-- DATASET RECORDS follows --
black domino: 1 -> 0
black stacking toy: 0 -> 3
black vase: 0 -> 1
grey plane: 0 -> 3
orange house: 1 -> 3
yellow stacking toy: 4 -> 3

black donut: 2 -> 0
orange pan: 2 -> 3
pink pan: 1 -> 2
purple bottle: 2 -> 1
-- DATASET RECORDS concluded --
-- DATASET RECORDS follows --
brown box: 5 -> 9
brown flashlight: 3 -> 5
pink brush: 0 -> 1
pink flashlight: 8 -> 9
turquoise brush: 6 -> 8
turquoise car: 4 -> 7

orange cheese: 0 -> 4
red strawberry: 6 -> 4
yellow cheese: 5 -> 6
-- DATASET RECORDS concluded --
INSTRUCTIONS FOR THE TASK:
Determine the count of lines in the data that contain the string "black", and reply with that count alone.

YOUR RESPONSE:
4